== Segment start ==

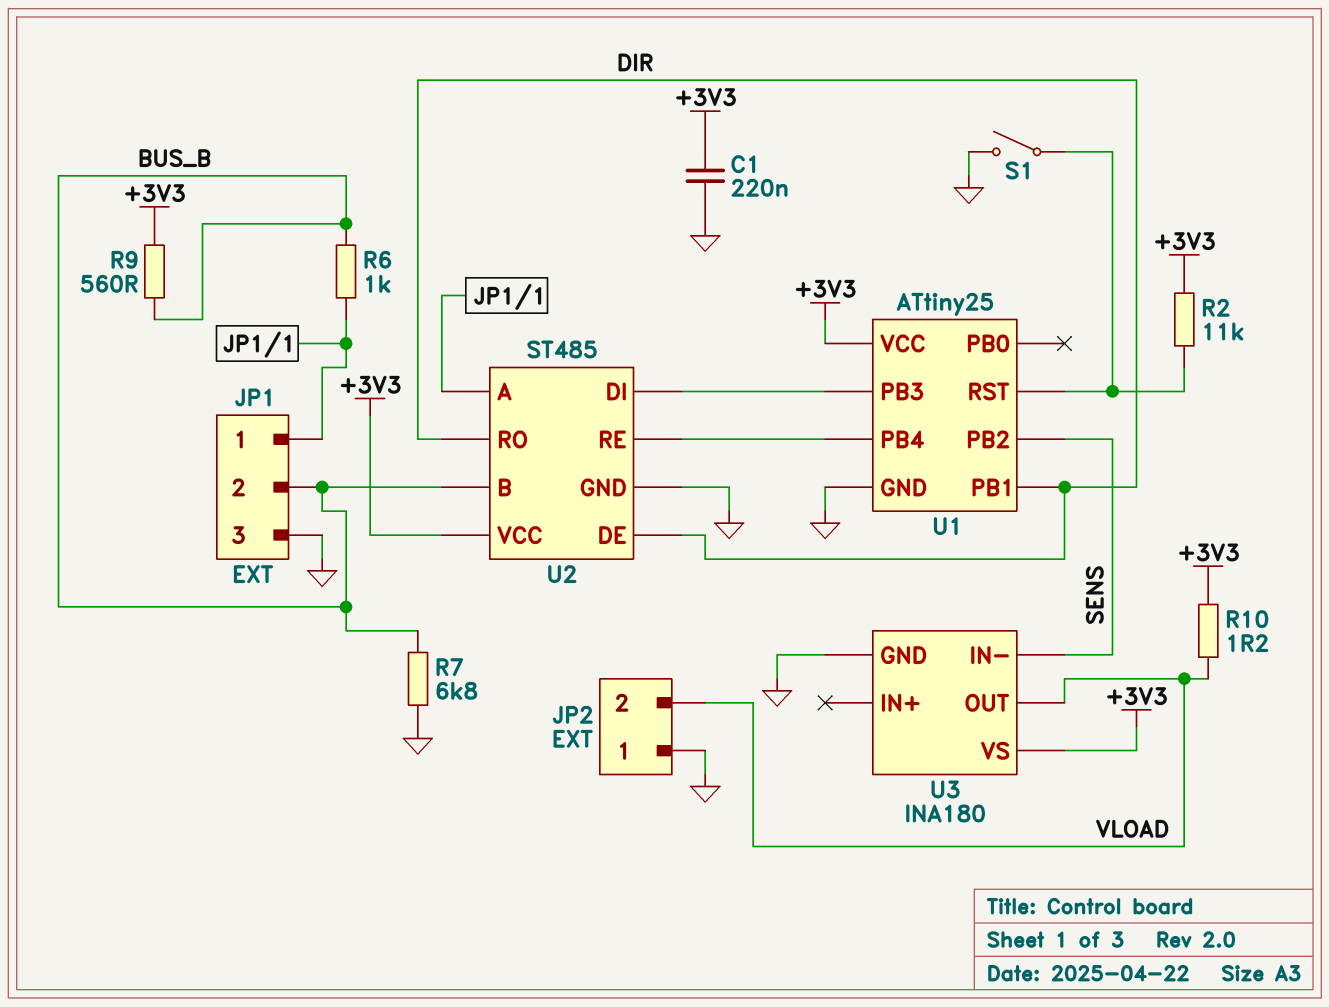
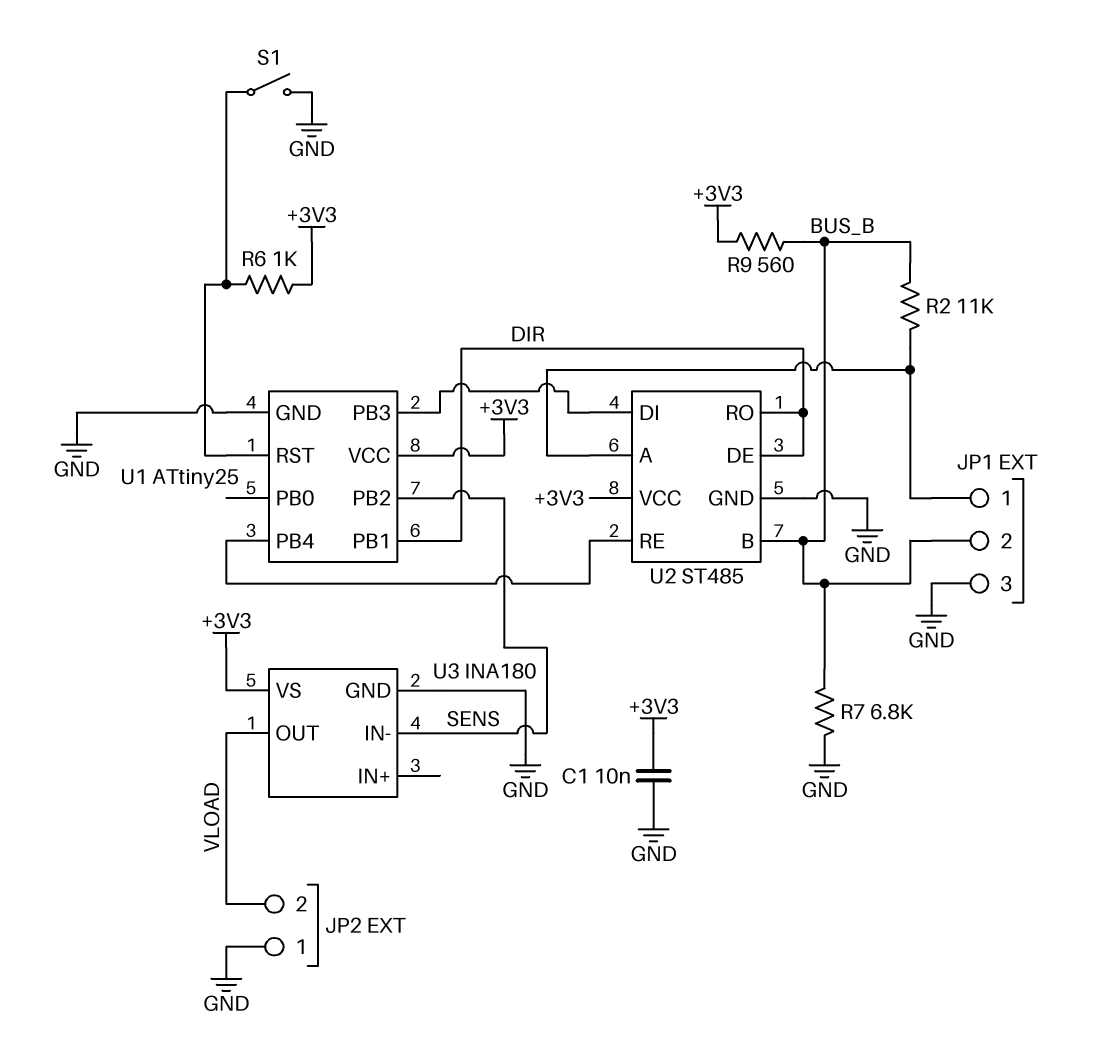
C1: 220nF (+3V3, GND) -> 10nF (+3V3, GND)
R2: 11k (+3V3, U1/RST) -> 11k (BUS_B, JP1/1)
R6: 1k (BUS_B, JP1/1) -> 1k (+3V3, U1/RST)
R10: 1.2 (+3V3, VLOAD) -> none

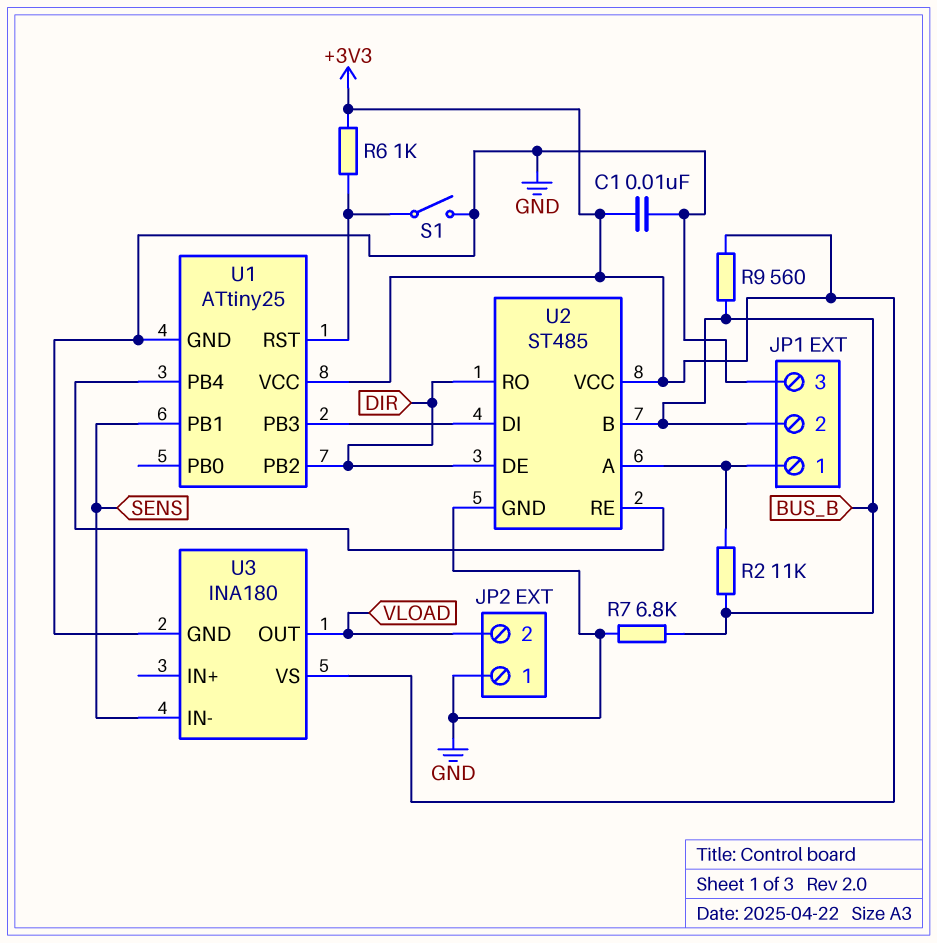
U1 pin PB1: DIR -> SENS
U1 pin PB2: SENS -> DIR

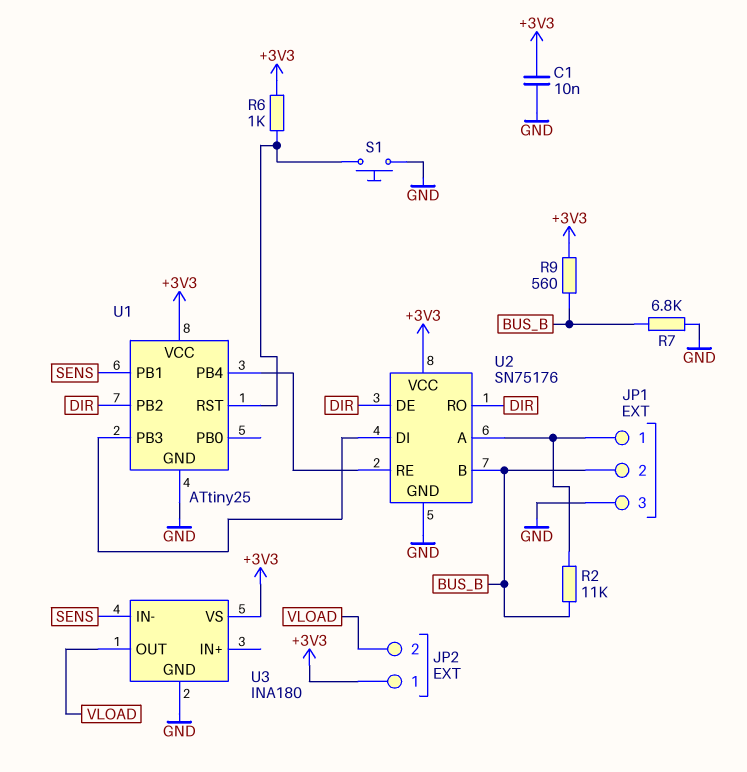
JP2 pin 1: GND -> +3V3
S1: switch (GND, U1/RST) -> button (GND, U1/RST)
U2: ST485 -> SN75176

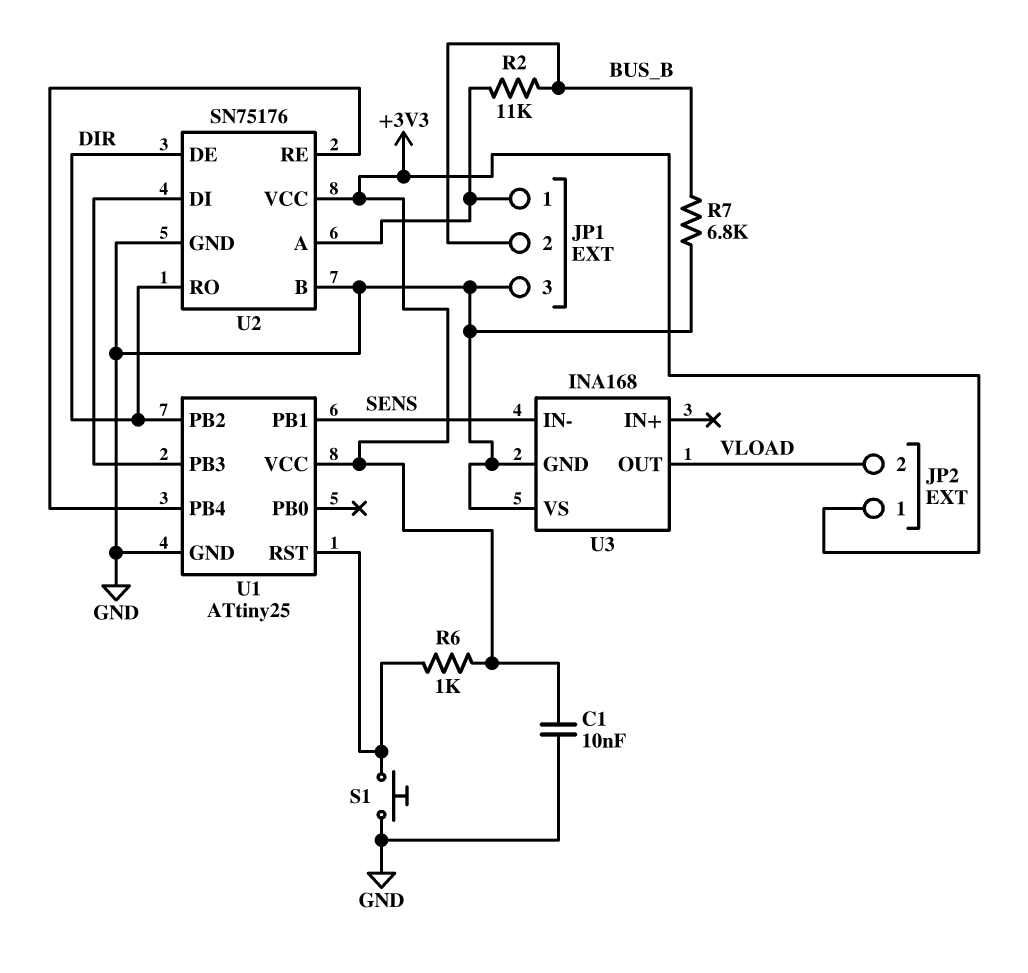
R9: 560 (+3V3, BUS_B) -> none
U2 pin B: BUS_B -> GND
U3: INA180 -> INA168
U3 pin VS: +3V3 -> GND

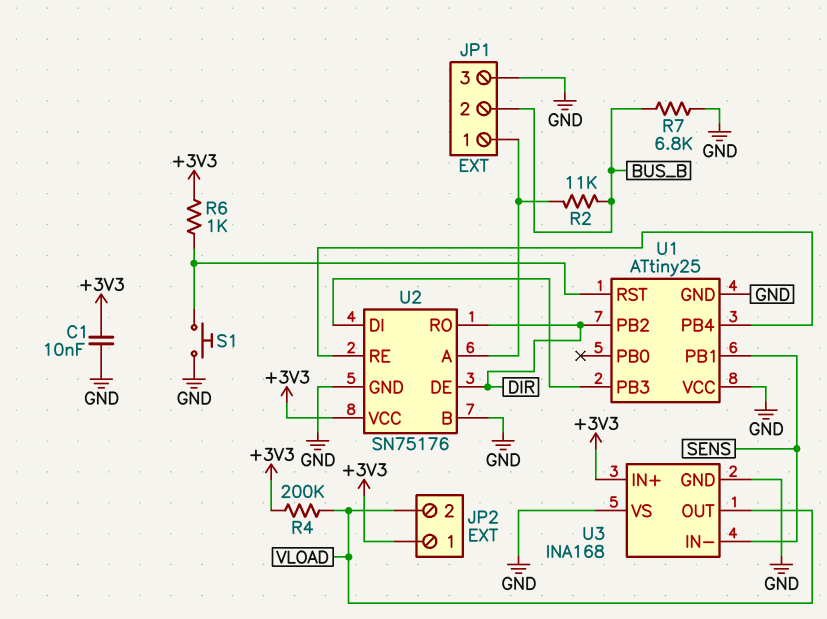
R4: none -> 200k (+3V3, VLOAD)
U1 pin VCC: +3V3 -> GND
U3 pin IN+: none -> +3V3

== Segment end ==

For this exercise, retype the listing above word for word and omit the pictures.

C1: 220nF (+3V3, GND) -> 10nF (+3V3, GND)
R2: 11k (+3V3, U1/RST) -> 11k (BUS_B, JP1/1)
R6: 1k (BUS_B, JP1/1) -> 1k (+3V3, U1/RST)
R10: 1.2 (+3V3, VLOAD) -> none

U1 pin PB1: DIR -> SENS
U1 pin PB2: SENS -> DIR

JP2 pin 1: GND -> +3V3
S1: switch (GND, U1/RST) -> button (GND, U1/RST)
U2: ST485 -> SN75176

R9: 560 (+3V3, BUS_B) -> none
U2 pin B: BUS_B -> GND
U3: INA180 -> INA168
U3 pin VS: +3V3 -> GND

R4: none -> 200k (+3V3, VLOAD)
U1 pin VCC: +3V3 -> GND
U3 pin IN+: none -> +3V3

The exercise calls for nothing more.